### Written problem
Can you reproduce the lines of the data below, starting with the line that contains "blue star: rotated 22" and going on through the line that contains "blue semicircle: moved 2 px right, 6 px down", while leaving the pictures out of your answer?

### Recorded data

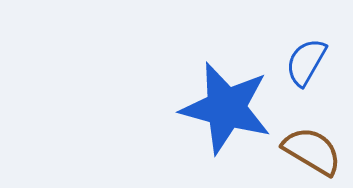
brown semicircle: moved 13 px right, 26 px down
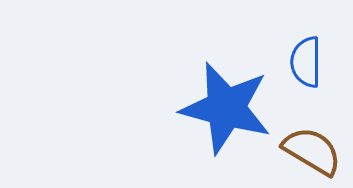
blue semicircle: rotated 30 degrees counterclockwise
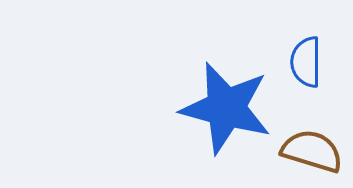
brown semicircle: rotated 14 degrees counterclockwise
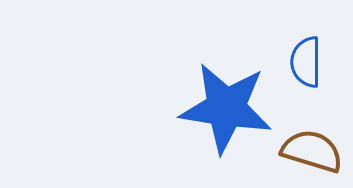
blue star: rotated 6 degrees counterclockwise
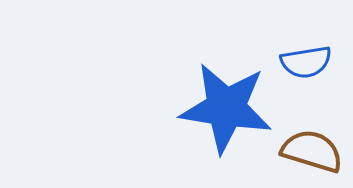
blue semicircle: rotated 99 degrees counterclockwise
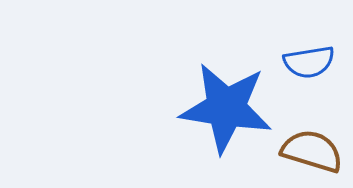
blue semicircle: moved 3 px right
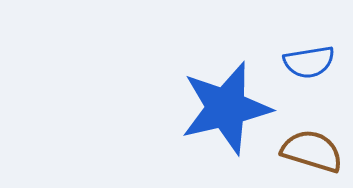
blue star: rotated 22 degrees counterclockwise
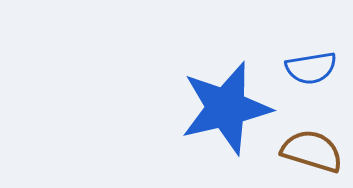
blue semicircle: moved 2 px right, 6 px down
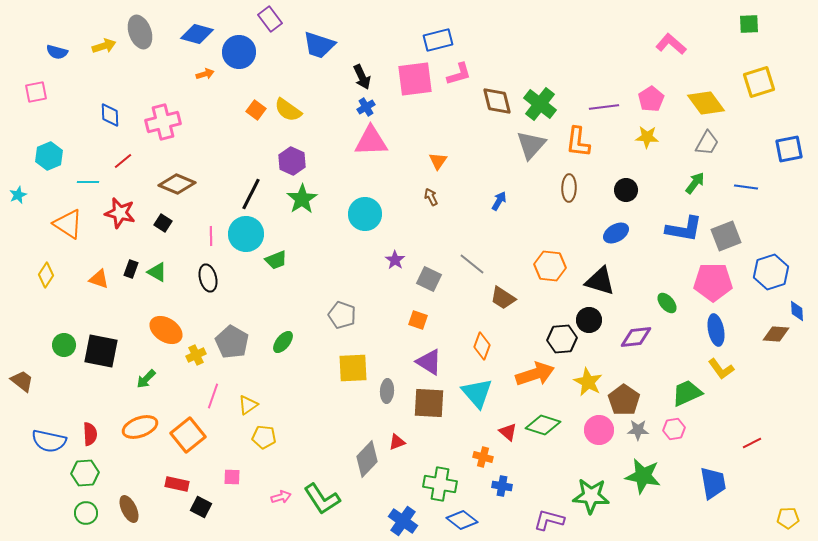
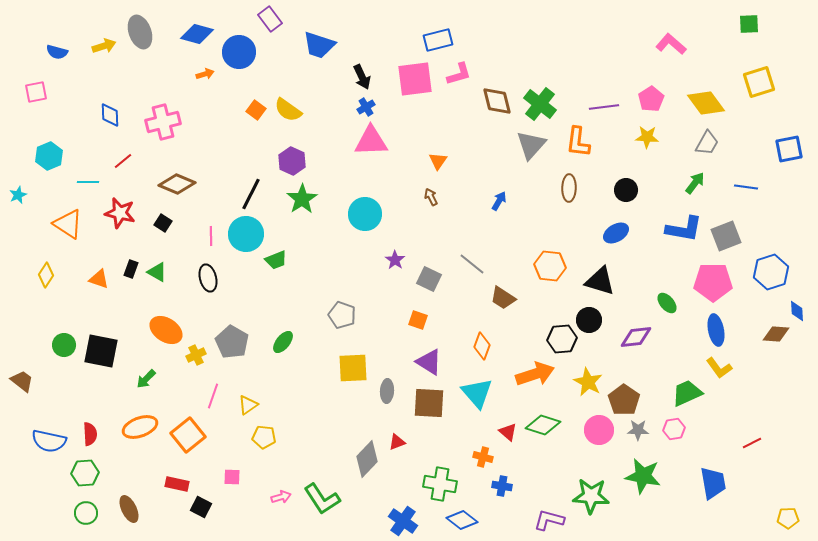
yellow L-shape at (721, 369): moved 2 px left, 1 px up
* * *
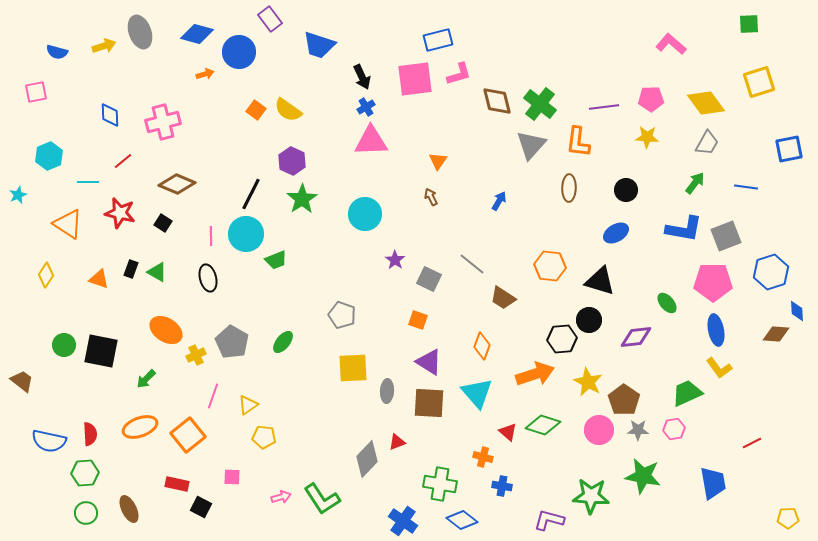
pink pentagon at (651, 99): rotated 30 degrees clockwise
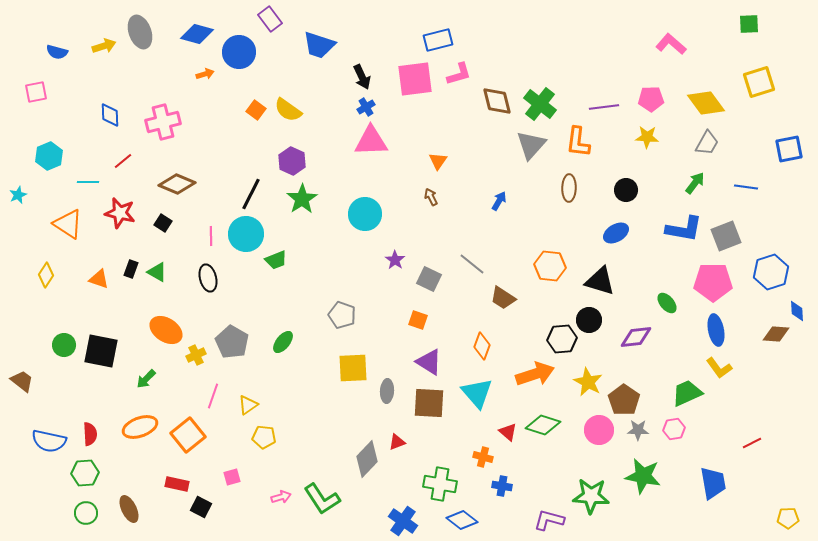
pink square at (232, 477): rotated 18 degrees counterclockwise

### Output
blue star: rotated 22 degrees counterclockwise
blue semicircle: moved 2 px right, 6 px down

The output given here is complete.